What to do
Report each line of the records below that contains the string "kern".

Stored entries
* * * * * * * * *

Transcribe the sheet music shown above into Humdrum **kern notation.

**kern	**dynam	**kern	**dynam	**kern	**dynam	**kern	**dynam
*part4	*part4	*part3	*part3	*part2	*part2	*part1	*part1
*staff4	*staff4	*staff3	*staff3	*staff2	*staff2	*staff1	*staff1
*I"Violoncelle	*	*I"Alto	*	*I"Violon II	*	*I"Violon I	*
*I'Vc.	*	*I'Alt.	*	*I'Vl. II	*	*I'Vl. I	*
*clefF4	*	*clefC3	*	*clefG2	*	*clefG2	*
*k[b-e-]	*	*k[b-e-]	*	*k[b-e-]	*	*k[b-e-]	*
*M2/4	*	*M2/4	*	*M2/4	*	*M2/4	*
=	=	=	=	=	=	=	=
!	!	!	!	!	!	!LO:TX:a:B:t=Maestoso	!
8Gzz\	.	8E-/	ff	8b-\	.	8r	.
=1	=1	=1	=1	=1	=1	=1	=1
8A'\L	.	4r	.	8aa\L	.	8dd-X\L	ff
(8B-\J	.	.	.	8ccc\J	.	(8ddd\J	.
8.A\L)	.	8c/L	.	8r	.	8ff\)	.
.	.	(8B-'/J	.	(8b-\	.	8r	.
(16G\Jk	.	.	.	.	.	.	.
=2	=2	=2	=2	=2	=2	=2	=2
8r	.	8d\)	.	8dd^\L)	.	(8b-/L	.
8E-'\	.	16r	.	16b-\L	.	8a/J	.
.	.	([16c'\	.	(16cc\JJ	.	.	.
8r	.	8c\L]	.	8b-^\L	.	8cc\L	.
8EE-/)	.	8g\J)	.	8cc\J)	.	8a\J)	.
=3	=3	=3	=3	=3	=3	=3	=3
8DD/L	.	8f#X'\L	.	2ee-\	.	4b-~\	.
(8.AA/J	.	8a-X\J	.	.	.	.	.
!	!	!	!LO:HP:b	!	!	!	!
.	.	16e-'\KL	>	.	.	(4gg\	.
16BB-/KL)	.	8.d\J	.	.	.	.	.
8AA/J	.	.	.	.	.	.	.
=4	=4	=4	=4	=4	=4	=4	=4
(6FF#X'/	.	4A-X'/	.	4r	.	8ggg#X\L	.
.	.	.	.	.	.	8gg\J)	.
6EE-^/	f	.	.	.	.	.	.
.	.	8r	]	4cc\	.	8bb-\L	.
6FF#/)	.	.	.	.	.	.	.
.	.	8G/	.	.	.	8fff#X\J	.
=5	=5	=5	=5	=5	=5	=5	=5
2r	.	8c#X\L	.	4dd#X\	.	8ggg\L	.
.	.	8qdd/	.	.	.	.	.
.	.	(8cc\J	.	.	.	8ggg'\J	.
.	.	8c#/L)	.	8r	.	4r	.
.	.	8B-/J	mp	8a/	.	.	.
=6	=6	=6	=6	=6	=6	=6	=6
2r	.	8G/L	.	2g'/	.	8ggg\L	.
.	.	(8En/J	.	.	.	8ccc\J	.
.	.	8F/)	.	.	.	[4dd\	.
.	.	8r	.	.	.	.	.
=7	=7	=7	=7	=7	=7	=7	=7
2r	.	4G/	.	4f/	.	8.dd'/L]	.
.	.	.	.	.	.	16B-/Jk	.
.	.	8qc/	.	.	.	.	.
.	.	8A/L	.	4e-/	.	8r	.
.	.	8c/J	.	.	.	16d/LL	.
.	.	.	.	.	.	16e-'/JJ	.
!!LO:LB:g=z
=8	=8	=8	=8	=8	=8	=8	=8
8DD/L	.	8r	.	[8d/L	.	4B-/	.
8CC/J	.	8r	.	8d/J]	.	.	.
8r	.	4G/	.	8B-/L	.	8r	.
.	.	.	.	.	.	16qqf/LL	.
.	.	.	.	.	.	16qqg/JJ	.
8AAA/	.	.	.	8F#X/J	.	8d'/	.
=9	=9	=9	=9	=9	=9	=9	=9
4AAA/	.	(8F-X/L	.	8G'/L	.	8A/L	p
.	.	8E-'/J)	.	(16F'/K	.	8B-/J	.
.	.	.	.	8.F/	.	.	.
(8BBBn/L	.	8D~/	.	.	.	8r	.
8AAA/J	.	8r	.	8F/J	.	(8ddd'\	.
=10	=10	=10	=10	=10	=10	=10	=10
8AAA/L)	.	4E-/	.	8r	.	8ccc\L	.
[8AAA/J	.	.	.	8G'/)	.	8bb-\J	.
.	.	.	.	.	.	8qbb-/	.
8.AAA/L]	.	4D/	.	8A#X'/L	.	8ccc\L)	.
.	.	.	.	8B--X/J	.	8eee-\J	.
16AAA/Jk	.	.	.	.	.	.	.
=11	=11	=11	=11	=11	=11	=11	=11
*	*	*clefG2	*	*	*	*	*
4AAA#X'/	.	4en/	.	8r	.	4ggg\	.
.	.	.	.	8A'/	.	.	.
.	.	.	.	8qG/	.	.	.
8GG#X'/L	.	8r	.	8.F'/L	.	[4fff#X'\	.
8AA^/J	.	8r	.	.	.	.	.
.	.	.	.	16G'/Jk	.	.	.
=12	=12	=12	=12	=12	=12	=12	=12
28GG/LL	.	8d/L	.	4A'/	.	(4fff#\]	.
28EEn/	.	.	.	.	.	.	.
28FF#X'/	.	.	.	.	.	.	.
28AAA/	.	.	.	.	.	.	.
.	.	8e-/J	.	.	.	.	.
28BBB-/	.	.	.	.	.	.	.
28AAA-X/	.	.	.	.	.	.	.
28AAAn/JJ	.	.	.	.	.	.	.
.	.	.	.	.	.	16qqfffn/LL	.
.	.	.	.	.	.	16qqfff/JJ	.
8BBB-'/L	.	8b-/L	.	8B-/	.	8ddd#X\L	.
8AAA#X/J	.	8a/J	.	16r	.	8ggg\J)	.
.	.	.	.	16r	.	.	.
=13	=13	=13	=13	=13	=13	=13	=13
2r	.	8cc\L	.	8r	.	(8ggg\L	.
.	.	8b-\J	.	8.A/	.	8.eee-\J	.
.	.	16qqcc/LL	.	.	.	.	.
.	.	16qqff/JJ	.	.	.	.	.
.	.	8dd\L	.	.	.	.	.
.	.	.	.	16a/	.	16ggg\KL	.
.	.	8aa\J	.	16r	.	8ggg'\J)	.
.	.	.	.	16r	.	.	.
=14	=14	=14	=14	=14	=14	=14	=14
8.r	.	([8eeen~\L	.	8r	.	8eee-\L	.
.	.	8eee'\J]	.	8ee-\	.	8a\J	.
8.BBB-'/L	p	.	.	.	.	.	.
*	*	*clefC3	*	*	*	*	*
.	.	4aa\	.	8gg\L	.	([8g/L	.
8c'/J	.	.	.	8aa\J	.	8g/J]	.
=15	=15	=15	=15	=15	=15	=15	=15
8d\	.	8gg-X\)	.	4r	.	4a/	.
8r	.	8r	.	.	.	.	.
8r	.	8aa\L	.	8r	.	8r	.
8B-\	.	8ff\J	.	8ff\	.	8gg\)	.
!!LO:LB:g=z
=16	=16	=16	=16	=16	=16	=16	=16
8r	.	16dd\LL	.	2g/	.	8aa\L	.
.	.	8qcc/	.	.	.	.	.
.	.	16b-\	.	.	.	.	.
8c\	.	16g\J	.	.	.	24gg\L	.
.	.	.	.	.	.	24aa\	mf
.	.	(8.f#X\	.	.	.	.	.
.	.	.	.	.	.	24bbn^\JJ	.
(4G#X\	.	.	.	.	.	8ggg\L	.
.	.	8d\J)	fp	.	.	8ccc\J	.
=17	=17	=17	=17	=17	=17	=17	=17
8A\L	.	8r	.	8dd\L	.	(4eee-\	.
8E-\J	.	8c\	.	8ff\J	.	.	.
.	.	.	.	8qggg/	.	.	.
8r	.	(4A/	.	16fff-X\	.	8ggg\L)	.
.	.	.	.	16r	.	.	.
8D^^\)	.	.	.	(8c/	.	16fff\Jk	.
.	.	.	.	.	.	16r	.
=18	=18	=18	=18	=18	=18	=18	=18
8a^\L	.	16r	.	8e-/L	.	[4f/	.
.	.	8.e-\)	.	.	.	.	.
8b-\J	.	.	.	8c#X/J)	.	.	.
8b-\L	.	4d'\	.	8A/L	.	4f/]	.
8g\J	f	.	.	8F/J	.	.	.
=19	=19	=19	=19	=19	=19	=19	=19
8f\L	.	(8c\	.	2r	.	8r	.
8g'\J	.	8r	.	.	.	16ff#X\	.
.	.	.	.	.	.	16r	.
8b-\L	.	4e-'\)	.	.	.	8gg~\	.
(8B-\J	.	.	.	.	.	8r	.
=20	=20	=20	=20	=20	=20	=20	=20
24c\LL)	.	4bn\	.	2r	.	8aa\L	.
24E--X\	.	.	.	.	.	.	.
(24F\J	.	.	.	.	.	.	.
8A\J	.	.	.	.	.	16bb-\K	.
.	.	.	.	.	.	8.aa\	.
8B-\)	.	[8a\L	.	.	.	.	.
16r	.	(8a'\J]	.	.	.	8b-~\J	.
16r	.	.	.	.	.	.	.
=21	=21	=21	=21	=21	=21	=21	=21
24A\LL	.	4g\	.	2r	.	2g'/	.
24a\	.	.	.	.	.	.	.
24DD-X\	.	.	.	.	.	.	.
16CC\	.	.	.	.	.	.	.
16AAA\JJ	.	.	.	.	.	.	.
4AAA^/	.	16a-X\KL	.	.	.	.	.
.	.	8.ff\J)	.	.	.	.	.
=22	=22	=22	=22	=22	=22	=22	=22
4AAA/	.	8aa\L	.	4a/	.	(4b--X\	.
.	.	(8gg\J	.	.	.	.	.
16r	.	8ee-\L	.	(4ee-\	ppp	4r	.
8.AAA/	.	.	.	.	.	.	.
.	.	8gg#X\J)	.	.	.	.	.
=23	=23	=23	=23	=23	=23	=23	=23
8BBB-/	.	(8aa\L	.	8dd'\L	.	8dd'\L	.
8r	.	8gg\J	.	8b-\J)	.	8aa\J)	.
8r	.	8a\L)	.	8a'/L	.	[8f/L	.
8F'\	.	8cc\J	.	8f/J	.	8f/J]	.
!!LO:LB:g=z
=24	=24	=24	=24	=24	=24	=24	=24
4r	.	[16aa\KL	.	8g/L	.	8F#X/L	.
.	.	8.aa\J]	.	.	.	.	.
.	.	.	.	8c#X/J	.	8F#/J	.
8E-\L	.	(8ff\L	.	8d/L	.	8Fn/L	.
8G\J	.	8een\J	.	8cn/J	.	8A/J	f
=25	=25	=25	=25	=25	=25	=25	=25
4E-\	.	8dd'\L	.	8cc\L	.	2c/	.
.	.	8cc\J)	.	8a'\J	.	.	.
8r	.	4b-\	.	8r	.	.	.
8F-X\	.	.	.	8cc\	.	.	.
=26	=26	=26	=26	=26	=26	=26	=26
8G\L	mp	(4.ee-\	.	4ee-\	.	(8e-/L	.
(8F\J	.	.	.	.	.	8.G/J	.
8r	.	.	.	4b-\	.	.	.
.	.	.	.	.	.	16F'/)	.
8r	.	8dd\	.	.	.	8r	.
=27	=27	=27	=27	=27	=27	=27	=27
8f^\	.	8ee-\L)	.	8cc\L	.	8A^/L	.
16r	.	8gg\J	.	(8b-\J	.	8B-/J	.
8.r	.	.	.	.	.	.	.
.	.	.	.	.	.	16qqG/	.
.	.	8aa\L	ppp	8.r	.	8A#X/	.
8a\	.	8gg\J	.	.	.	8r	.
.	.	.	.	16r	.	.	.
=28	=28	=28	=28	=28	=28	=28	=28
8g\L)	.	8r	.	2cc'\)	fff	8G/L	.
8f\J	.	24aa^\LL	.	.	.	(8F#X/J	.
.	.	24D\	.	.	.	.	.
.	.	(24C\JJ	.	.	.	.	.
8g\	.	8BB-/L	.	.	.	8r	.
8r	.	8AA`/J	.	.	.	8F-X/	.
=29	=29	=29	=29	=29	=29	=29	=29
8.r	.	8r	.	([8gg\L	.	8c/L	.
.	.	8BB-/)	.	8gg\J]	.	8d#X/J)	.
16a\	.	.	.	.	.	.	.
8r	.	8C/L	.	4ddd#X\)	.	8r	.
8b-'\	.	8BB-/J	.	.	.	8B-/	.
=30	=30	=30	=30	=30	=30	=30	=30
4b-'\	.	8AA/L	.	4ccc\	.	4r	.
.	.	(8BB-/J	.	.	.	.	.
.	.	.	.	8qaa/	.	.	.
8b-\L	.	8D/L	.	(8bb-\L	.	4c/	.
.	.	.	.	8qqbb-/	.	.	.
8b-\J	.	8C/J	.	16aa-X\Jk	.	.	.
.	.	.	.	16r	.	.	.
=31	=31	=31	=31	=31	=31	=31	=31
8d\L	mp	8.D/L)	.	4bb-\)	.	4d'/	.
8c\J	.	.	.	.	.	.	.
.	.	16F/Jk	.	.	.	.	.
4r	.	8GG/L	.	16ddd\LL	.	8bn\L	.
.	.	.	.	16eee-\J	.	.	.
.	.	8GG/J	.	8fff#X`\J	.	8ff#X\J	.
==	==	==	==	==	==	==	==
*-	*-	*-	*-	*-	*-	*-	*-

* * * * * * * * *

Exercise solution
Transcribe the sheet music shown above into Humdrum **kern notation.
**kern	**dynam	**kern	**dynam	**kern	**dynam	**kern	**dynam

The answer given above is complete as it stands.